Problem to work on:
Your answer must be an exact transcription of the lines from the line with "red star: (99, 205) -> (304, 71), moved" through the final line of the data.

Data shown:
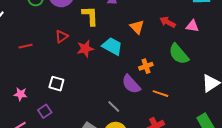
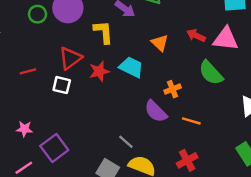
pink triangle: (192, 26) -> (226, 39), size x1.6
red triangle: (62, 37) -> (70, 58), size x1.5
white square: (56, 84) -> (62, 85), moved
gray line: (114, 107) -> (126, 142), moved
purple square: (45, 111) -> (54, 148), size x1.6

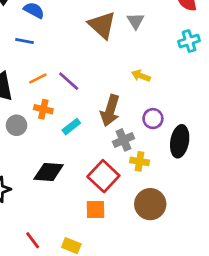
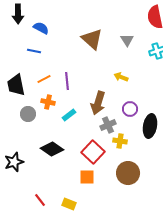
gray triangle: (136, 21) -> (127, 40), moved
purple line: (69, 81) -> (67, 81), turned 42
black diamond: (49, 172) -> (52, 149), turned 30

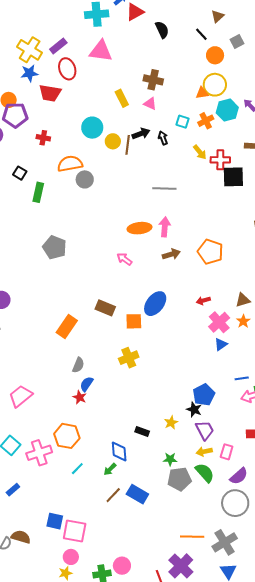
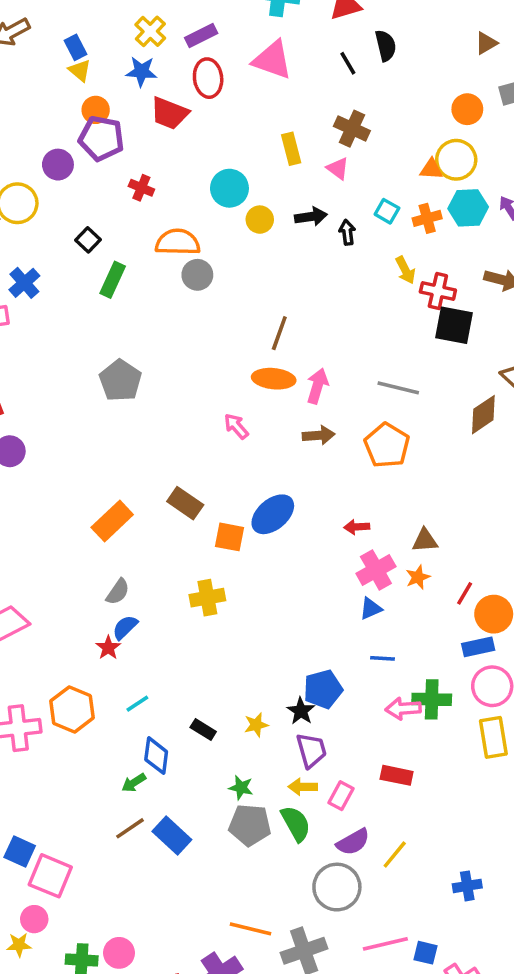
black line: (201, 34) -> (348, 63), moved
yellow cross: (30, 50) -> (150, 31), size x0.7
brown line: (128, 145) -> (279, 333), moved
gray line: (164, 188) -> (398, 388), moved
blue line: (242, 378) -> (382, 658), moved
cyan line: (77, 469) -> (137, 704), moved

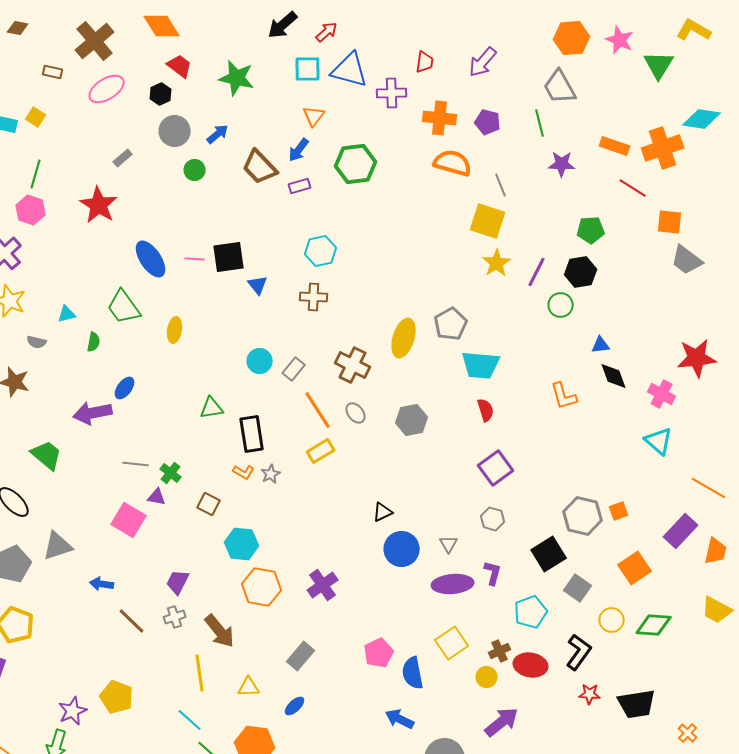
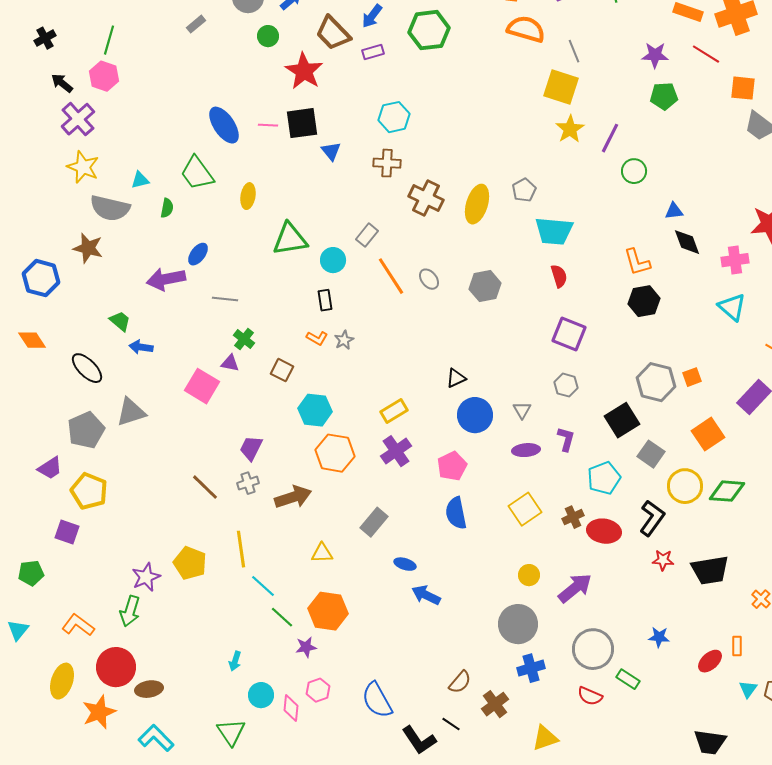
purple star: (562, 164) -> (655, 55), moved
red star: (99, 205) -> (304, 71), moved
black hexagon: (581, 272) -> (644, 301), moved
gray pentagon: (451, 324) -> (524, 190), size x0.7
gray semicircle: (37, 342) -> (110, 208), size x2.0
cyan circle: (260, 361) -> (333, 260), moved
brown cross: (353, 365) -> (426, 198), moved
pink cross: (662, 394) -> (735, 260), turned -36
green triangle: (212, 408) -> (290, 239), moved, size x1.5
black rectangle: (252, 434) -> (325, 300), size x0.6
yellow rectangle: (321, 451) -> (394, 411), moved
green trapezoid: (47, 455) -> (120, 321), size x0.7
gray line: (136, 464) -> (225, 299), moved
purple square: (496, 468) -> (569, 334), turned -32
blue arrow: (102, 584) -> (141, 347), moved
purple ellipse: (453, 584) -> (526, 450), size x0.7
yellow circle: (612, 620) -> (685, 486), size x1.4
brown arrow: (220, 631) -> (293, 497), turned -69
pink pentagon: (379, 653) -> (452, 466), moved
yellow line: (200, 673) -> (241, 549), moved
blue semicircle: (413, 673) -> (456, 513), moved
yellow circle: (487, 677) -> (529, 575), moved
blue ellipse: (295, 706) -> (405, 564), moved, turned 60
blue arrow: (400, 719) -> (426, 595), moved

Finished exercise:
red star: (99, 205) -> (304, 71), moved
black hexagon: (581, 272) -> (644, 301), moved
gray pentagon: (451, 324) -> (524, 190), size x0.7
gray semicircle: (37, 342) -> (110, 208), size x2.0
cyan circle: (260, 361) -> (333, 260), moved
brown cross: (353, 365) -> (426, 198), moved
pink cross: (662, 394) -> (735, 260), turned -36
green triangle: (212, 408) -> (290, 239), moved, size x1.5
black rectangle: (252, 434) -> (325, 300), size x0.6
yellow rectangle: (321, 451) -> (394, 411), moved
green trapezoid: (47, 455) -> (120, 321), size x0.7
gray line: (136, 464) -> (225, 299), moved
purple square: (496, 468) -> (569, 334), turned -32
blue arrow: (102, 584) -> (141, 347), moved
purple ellipse: (453, 584) -> (526, 450), size x0.7
yellow circle: (612, 620) -> (685, 486), size x1.4
brown arrow: (220, 631) -> (293, 497), turned -69
pink pentagon: (379, 653) -> (452, 466), moved
yellow line: (200, 673) -> (241, 549), moved
blue semicircle: (413, 673) -> (456, 513), moved
yellow circle: (487, 677) -> (529, 575), moved
blue ellipse: (295, 706) -> (405, 564), moved, turned 60
blue arrow: (400, 719) -> (426, 595), moved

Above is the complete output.